- _Data for review_:
——————

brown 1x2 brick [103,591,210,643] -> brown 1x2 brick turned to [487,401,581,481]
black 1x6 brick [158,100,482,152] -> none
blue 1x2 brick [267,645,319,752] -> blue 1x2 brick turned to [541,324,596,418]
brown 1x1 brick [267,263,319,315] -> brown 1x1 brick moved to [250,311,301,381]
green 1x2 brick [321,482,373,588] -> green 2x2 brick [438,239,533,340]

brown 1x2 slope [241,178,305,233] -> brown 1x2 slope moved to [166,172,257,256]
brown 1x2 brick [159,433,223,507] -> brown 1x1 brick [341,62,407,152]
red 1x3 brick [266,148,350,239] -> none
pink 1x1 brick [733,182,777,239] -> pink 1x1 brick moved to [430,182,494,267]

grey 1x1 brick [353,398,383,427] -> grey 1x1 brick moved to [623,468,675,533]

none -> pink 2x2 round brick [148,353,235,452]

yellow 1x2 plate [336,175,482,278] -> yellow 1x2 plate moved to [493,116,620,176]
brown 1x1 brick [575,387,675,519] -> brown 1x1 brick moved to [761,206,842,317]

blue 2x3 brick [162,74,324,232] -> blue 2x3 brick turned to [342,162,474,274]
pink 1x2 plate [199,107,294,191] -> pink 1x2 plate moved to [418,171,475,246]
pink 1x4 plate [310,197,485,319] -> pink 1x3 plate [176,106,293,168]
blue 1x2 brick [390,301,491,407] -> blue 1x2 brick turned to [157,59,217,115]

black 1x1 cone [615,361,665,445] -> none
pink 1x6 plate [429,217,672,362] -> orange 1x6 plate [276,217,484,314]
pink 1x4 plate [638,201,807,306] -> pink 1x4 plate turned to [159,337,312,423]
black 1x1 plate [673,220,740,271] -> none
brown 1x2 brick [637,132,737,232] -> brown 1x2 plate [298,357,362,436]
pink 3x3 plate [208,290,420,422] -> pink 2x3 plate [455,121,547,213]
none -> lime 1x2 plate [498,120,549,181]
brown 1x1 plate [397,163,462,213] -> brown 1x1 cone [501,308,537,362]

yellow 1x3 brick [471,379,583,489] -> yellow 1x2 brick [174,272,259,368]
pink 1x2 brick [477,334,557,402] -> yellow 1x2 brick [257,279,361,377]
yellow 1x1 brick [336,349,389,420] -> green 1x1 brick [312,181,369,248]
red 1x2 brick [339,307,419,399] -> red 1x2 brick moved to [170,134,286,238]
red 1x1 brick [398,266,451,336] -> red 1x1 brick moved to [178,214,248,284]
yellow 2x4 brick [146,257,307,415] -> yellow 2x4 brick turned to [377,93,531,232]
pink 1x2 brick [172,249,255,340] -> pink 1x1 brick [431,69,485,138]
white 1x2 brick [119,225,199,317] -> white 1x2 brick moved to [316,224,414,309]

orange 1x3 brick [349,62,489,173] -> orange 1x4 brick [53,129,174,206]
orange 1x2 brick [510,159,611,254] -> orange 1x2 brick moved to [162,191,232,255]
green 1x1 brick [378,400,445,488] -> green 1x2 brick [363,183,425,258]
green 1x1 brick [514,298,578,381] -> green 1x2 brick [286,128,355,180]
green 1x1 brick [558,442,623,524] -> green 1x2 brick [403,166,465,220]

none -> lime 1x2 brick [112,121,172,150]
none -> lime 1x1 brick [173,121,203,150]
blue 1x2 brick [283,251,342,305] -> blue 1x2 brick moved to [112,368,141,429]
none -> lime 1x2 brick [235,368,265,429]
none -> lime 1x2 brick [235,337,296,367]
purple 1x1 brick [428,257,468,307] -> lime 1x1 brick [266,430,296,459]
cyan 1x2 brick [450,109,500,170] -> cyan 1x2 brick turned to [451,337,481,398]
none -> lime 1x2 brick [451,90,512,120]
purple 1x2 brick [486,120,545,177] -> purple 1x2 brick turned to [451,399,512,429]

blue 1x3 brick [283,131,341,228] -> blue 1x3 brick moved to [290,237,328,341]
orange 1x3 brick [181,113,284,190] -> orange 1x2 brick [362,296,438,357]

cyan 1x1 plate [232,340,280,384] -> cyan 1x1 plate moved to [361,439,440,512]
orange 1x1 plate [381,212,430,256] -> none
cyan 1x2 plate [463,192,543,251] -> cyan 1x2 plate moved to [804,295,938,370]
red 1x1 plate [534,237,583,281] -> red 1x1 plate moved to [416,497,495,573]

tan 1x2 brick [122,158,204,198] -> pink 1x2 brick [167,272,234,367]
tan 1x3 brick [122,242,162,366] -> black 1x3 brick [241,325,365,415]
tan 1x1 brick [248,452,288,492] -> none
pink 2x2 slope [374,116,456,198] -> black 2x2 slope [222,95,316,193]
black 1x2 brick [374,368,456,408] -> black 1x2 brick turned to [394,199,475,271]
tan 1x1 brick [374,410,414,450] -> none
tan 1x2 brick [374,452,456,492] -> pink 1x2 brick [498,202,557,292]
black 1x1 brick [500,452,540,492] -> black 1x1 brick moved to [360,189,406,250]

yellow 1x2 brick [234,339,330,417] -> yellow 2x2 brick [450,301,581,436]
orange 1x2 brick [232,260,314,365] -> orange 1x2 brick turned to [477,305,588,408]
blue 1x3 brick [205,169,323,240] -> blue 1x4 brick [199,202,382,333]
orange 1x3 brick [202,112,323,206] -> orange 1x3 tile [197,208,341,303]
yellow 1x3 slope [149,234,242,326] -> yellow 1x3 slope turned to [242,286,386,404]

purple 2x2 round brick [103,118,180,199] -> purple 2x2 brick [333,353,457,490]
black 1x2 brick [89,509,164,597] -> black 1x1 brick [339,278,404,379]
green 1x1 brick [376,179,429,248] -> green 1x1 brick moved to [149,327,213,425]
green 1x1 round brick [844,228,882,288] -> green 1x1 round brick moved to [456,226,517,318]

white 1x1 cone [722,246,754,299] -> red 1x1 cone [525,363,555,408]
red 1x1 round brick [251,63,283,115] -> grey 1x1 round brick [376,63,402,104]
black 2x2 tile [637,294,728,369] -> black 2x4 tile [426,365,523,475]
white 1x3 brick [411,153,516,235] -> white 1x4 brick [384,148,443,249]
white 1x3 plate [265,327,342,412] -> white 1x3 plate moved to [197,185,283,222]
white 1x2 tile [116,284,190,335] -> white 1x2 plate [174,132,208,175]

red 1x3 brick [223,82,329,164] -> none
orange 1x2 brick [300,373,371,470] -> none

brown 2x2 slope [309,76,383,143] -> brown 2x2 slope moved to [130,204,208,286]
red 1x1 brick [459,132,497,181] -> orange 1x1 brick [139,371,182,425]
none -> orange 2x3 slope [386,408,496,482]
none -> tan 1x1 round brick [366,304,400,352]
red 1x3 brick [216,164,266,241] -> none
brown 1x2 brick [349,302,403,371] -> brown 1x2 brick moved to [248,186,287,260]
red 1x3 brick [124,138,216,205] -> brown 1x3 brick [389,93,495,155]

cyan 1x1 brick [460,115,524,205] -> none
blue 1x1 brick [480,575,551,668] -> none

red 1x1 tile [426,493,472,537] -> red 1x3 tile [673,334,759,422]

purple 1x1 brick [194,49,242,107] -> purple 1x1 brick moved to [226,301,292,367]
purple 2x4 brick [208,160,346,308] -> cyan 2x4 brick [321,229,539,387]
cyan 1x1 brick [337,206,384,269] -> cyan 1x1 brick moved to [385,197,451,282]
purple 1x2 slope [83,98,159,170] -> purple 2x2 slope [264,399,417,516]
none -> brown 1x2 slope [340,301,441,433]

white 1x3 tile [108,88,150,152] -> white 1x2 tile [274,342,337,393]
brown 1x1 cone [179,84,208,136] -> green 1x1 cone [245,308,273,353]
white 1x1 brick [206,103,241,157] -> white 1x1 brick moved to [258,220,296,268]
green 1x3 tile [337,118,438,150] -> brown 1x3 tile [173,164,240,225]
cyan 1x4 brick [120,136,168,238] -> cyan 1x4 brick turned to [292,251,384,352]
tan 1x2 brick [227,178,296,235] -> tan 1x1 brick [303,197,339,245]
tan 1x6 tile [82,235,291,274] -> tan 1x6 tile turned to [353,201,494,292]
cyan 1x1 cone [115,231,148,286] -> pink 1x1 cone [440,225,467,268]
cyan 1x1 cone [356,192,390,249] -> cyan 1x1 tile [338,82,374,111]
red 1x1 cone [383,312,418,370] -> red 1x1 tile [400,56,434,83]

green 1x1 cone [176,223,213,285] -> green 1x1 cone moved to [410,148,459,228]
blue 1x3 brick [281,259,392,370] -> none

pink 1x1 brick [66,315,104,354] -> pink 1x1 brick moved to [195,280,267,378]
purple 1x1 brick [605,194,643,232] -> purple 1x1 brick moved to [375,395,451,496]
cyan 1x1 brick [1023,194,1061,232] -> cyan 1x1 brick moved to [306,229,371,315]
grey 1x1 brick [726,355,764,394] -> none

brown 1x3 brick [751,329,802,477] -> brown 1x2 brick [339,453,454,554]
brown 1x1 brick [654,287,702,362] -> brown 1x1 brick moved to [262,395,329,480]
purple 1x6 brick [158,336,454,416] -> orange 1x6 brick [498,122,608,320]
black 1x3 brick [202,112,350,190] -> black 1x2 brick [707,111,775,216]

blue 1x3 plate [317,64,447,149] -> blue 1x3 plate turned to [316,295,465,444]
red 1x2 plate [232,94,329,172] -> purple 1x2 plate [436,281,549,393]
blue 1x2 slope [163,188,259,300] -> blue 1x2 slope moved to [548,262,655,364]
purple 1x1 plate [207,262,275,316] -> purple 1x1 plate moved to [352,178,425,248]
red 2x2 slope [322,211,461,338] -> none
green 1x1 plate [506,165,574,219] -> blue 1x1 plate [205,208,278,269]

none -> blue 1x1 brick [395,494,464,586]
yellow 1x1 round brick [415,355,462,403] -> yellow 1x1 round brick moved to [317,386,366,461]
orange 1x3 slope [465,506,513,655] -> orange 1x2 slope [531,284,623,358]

——————

- _What to work on_:
Go through the listing above and write out exactly the lines starting with the one holding "brown 1x1 cone [179,84,208,136]" and running through the one holding "tan 1x2 brick [227,178,296,235]", ends included, and no others.

- _Reply to the exercise_:
brown 1x1 cone [179,84,208,136] -> green 1x1 cone [245,308,273,353]
white 1x1 brick [206,103,241,157] -> white 1x1 brick moved to [258,220,296,268]
green 1x3 tile [337,118,438,150] -> brown 1x3 tile [173,164,240,225]
cyan 1x4 brick [120,136,168,238] -> cyan 1x4 brick turned to [292,251,384,352]
tan 1x2 brick [227,178,296,235] -> tan 1x1 brick [303,197,339,245]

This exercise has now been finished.